* [Brief]: For the entries below, print exactly the lines between the line holding "D1: LED orange" and the line holding "IC2: UTC386 -> LM386", inclusive, and nothing else.

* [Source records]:
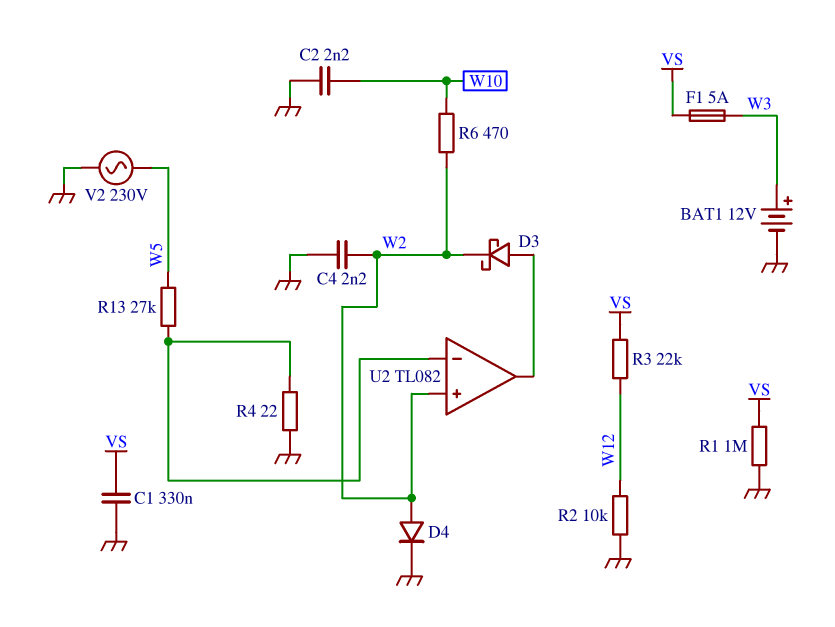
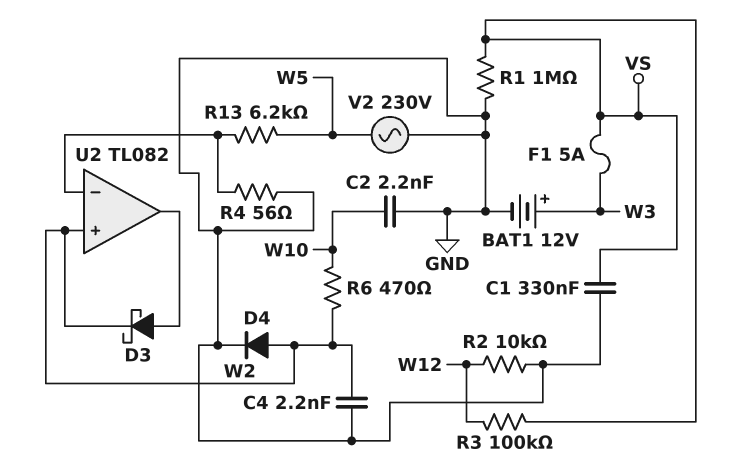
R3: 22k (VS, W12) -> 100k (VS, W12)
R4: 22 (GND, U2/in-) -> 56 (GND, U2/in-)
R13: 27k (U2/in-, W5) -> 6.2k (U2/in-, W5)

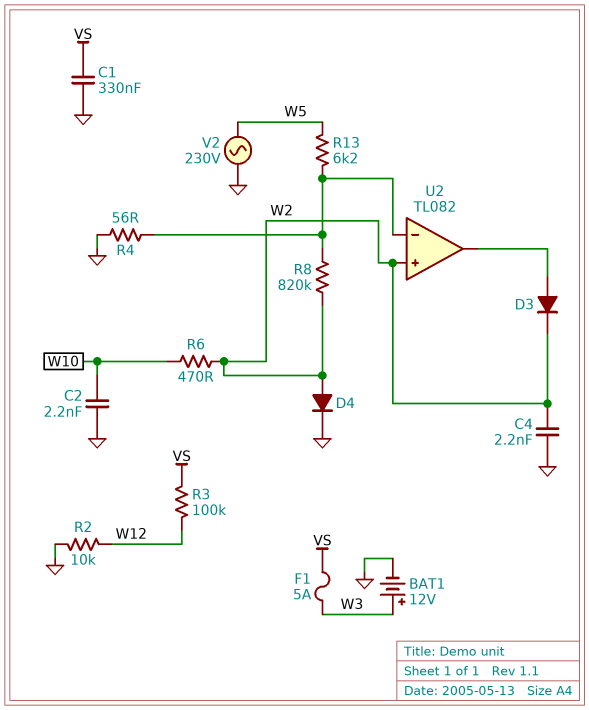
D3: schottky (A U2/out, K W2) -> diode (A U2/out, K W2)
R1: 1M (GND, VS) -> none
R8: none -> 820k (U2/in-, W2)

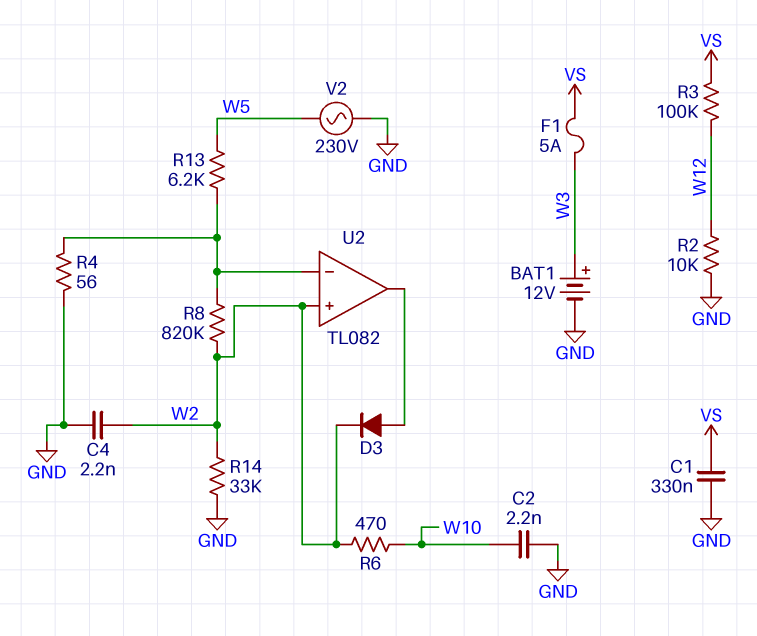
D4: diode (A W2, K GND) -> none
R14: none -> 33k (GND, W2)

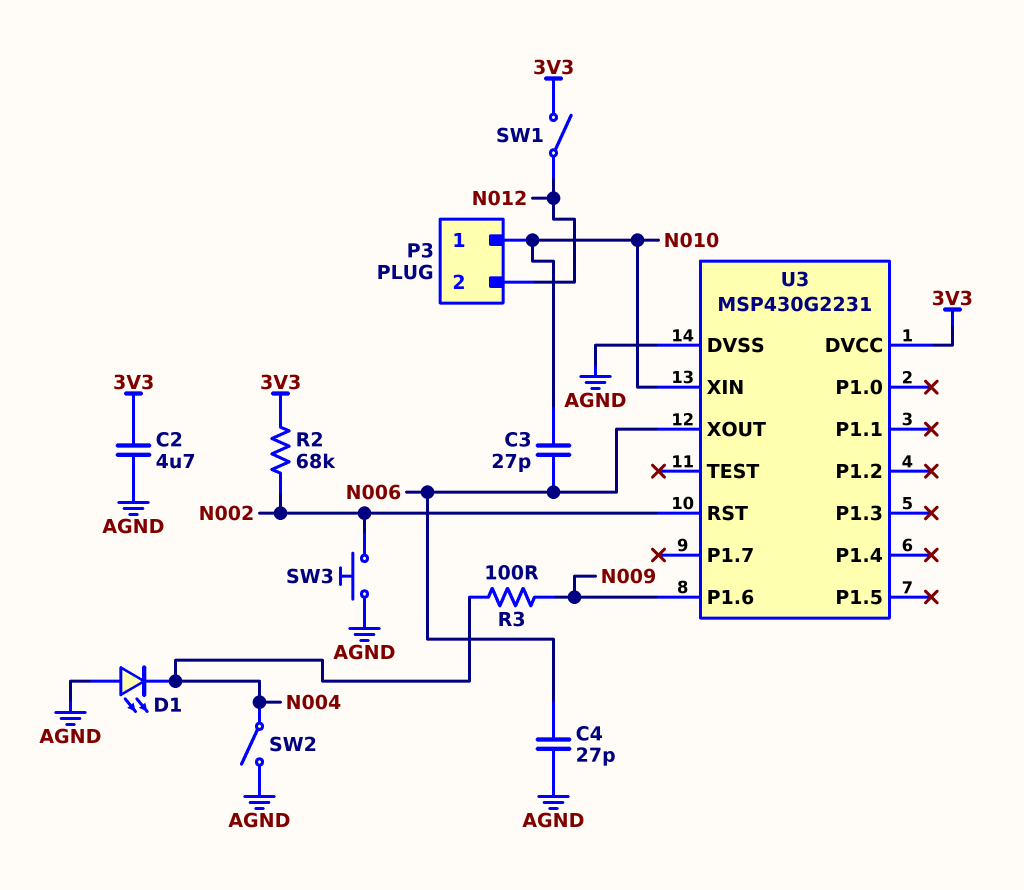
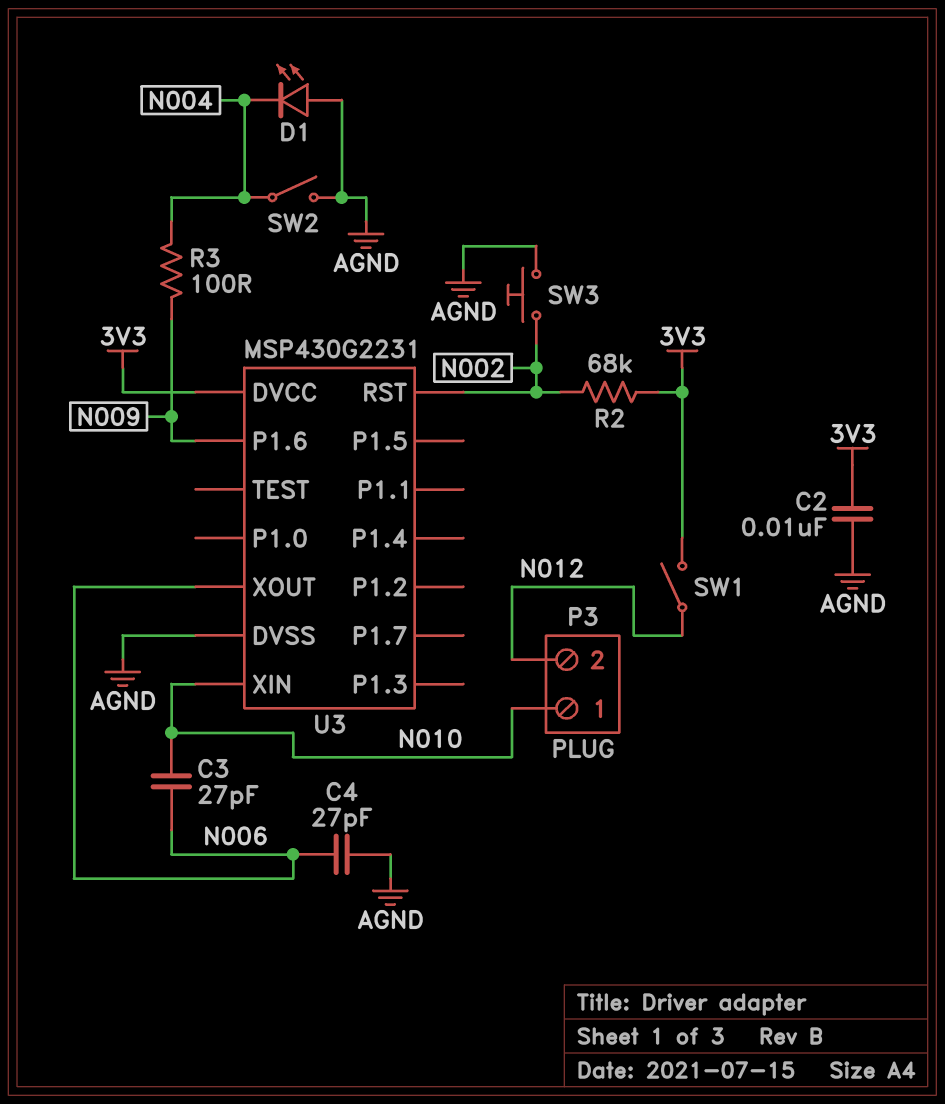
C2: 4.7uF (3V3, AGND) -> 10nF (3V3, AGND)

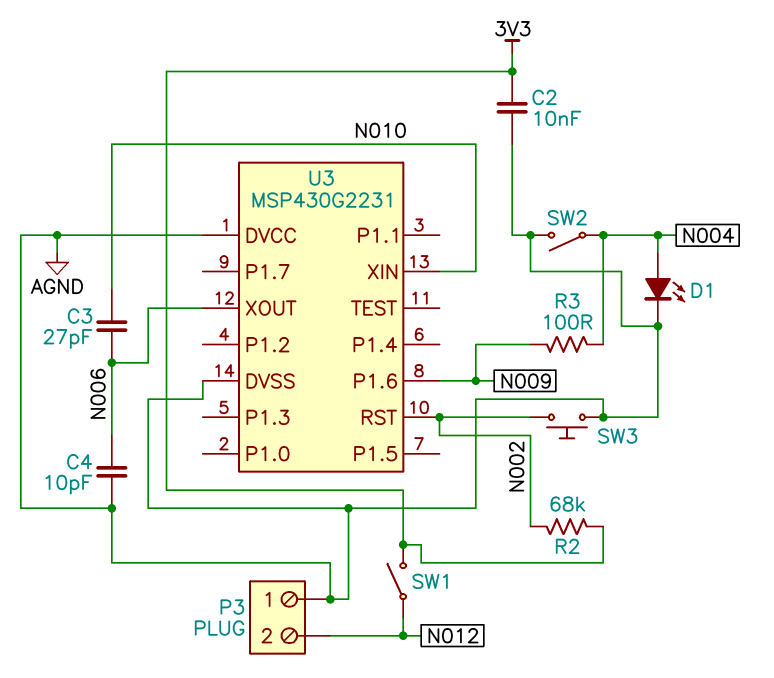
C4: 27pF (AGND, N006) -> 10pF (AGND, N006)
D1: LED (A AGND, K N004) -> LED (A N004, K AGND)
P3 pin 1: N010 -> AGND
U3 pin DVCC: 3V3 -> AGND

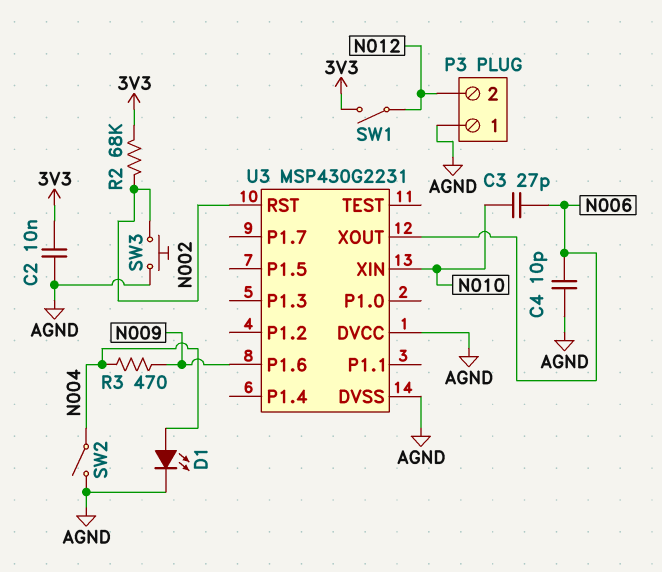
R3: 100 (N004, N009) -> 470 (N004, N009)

...

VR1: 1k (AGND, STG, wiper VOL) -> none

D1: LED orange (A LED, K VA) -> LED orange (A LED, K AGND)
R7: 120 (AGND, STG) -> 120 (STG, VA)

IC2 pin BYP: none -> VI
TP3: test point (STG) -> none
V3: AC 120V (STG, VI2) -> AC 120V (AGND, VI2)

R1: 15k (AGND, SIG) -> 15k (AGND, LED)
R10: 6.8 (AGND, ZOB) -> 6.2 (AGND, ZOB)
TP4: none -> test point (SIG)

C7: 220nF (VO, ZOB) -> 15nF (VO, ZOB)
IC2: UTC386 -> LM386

---

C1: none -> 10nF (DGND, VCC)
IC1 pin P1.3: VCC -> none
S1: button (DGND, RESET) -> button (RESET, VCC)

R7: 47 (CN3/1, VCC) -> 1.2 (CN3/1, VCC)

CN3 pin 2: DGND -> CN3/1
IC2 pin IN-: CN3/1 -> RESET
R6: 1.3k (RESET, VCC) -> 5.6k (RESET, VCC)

* [Answer space]:
D1: LED orange (A LED, K VA) -> LED orange (A LED, K AGND)
R7: 120 (AGND, STG) -> 120 (STG, VA)

IC2 pin BYP: none -> VI
TP3: test point (STG) -> none
V3: AC 120V (STG, VI2) -> AC 120V (AGND, VI2)

R1: 15k (AGND, SIG) -> 15k (AGND, LED)
R10: 6.8 (AGND, ZOB) -> 6.2 (AGND, ZOB)
TP4: none -> test point (SIG)

C7: 220nF (VO, ZOB) -> 15nF (VO, ZOB)
IC2: UTC386 -> LM386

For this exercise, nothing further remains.